▸ MATERIAL TO PROCESS:
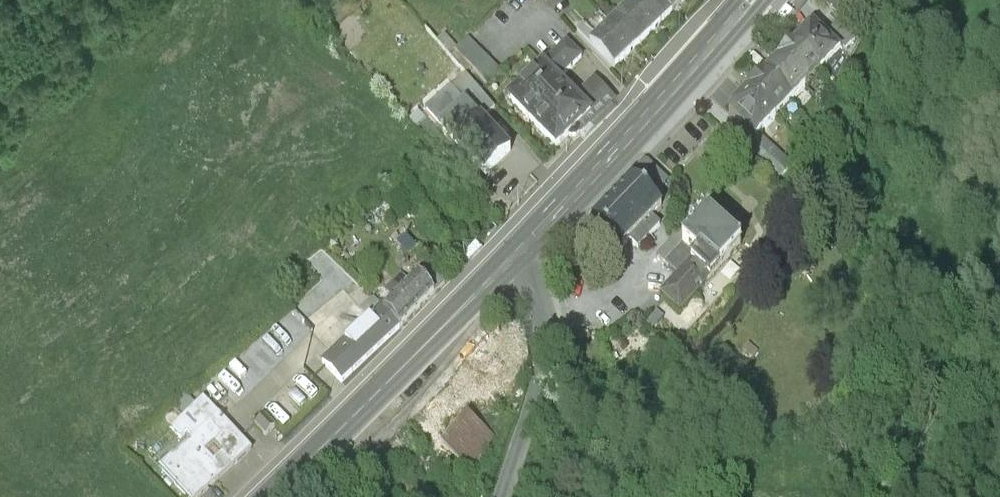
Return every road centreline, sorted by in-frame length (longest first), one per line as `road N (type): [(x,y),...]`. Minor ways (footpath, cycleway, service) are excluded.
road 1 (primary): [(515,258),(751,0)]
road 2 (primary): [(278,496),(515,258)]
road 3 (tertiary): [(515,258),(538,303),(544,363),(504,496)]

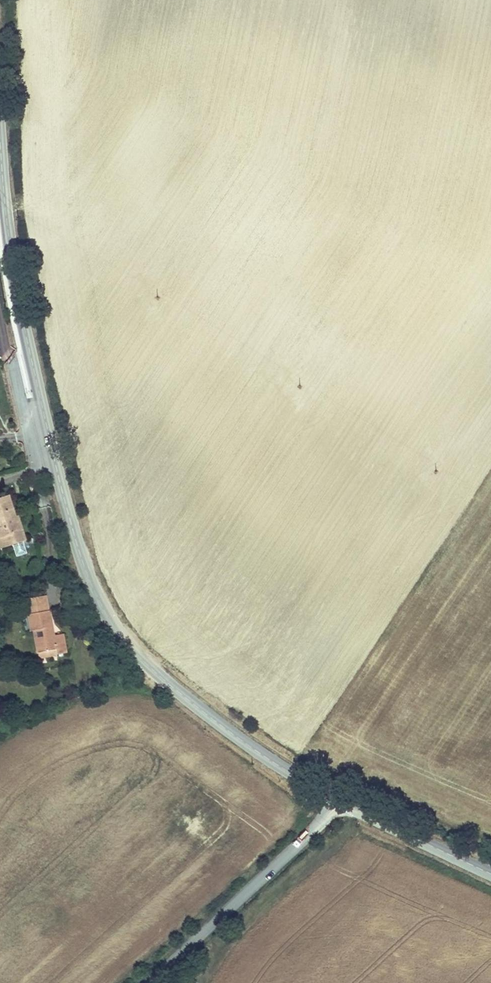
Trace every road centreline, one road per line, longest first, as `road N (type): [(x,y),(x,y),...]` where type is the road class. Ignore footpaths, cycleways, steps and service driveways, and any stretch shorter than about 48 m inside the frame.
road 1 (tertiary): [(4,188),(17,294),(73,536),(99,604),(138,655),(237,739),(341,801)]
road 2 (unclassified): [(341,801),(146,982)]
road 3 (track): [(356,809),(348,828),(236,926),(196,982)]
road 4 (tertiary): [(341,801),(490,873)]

▸ WHAT THE TASK ASKS:
Set down the complete material exactly, but do not include the images.

▸ RESPONSE AREA:
Return every road centreline, sorted by in-frame length (longest first), one per line as `road N (type): [(x,y),...]`. Minor ways (footpath, cycleway, service) are excluded.
road 1 (primary): [(515,258),(751,0)]
road 2 (primary): [(278,496),(515,258)]
road 3 (tertiary): [(515,258),(538,303),(544,363),(504,496)]

Trace every road centreline, one road per line, longest first, as `road N (type): [(x,y),(x,y),...]` where type is the road class. Ignore footpaths, cycleways, steps and service driveways, and any stretch shorter than about 48 m inside the frame.
road 1 (tertiary): [(4,188),(17,294),(73,536),(99,604),(138,655),(237,739),(341,801)]
road 2 (unclassified): [(341,801),(146,982)]
road 3 (track): [(356,809),(348,828),(236,926),(196,982)]
road 4 (tertiary): [(341,801),(490,873)]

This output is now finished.